-------- Data to process

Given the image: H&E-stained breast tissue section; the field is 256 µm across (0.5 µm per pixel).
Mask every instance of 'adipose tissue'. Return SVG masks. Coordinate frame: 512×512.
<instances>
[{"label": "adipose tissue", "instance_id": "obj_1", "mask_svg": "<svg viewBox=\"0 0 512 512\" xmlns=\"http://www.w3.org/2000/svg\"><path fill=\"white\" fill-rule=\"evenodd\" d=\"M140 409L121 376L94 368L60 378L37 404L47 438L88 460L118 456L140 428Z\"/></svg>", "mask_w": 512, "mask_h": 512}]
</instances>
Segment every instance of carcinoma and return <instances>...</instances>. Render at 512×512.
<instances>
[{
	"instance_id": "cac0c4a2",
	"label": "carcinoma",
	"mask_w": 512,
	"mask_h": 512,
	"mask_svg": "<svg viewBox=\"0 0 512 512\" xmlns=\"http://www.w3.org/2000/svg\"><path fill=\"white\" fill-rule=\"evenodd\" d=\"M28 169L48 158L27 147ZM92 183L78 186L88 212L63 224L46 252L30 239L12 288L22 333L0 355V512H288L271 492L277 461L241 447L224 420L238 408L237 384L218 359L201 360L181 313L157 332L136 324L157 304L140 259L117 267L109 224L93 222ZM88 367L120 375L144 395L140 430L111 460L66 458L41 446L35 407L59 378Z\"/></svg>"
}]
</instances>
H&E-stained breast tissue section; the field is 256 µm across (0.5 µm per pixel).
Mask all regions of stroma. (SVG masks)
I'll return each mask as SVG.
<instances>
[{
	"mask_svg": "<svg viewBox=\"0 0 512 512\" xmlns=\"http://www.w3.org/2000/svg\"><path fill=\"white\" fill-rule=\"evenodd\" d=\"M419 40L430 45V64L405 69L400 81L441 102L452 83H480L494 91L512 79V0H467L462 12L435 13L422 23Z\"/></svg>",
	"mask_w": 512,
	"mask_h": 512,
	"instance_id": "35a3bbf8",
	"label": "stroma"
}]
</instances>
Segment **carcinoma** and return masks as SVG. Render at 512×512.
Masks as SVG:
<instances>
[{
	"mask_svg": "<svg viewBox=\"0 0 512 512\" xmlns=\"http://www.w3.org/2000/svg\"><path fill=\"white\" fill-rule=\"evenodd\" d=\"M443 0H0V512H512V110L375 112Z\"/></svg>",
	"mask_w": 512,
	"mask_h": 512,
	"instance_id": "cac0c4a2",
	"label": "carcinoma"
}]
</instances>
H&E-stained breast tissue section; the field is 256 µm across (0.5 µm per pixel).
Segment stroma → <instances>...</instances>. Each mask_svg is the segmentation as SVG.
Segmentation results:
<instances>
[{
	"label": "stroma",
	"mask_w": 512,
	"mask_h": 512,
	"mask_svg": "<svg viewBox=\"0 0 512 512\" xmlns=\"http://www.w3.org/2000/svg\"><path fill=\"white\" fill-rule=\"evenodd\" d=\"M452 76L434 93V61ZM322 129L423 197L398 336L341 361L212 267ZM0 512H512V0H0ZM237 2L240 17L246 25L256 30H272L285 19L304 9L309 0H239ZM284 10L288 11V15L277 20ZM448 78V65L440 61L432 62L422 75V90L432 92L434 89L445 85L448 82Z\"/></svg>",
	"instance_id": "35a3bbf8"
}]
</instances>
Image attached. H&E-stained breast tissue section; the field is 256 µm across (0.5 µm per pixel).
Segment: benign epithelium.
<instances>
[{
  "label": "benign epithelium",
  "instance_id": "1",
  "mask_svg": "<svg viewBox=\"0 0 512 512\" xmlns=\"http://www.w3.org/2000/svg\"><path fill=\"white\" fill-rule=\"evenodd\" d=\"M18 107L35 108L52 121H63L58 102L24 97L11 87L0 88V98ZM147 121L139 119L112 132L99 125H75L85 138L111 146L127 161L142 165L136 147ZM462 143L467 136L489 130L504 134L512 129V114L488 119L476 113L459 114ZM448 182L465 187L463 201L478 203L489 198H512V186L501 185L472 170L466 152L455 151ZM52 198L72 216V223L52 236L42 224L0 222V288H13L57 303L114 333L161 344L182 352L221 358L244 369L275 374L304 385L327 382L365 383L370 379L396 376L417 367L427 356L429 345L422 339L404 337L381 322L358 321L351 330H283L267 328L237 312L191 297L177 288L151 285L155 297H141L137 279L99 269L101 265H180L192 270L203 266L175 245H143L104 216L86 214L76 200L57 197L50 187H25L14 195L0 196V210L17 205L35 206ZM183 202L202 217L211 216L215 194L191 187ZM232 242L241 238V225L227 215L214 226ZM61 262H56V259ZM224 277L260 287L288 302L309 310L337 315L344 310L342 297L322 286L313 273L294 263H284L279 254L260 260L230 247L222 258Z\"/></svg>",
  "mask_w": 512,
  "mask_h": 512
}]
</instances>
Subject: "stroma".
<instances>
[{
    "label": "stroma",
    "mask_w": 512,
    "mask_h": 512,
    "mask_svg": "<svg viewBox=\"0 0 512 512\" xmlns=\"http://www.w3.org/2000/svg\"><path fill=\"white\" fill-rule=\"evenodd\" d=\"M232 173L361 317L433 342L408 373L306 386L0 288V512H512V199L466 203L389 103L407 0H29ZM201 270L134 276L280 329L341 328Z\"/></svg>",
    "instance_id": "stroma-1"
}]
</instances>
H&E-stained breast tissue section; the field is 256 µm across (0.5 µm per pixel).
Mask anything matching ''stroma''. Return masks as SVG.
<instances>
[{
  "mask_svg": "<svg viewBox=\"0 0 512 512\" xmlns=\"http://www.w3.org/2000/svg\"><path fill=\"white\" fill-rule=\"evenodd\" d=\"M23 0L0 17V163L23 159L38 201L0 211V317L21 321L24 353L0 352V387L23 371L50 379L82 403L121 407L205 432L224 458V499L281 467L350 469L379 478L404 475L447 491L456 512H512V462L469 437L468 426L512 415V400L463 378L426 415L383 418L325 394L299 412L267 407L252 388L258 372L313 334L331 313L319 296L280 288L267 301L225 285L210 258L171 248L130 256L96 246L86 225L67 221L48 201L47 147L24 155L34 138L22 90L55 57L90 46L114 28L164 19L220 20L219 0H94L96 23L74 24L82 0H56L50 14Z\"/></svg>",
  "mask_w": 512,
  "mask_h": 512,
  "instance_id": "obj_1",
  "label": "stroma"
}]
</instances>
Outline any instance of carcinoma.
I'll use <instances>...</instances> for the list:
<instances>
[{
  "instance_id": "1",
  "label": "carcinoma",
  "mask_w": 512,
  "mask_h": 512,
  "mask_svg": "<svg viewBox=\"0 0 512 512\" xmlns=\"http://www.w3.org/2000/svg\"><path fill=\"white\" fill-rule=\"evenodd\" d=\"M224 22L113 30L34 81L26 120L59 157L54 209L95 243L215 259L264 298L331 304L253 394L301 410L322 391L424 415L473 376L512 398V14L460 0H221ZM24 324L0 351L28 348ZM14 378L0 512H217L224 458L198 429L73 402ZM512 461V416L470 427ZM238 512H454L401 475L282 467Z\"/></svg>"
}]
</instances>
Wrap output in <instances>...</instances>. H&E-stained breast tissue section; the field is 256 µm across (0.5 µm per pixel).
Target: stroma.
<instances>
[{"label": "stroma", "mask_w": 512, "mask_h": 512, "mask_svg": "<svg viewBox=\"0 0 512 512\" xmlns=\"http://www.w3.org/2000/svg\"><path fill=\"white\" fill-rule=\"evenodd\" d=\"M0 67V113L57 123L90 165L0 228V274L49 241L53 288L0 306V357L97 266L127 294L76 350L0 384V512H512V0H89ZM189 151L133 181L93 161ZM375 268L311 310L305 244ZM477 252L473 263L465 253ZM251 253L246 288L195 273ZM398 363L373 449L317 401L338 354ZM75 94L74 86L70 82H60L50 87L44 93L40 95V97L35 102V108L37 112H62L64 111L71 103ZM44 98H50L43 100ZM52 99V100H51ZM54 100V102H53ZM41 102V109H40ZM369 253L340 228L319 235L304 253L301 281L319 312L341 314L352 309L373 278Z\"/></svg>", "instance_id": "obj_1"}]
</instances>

----------------

● Problem requirements
Retype precisely, and only, the span of lines that opens at the line containing "Segment stroma →" and closes at the line containing "Image attached. H&E-stained", both inclusive.

● Complete response
Segment stroma → <instances>...</instances>. Each mask_svg is the segmentation as SVG.
Segmentation results:
<instances>
[{
	"label": "stroma",
	"mask_w": 512,
	"mask_h": 512,
	"mask_svg": "<svg viewBox=\"0 0 512 512\" xmlns=\"http://www.w3.org/2000/svg\"><path fill=\"white\" fill-rule=\"evenodd\" d=\"M452 76L434 93V61ZM322 129L423 197L398 336L341 361L212 267ZM0 512H512V0H0ZM237 2L240 17L246 25L256 30H272L285 19L304 9L309 0H239ZM284 10L288 11V15L277 20ZM448 78V65L440 61L432 62L422 75V90L432 92L434 89L445 85L448 82Z\"/></svg>",
	"instance_id": "35a3bbf8"
}]
</instances>
Image attached. H&E-stained breast tissue section; the field is 256 µm across (0.5 µm per pixel).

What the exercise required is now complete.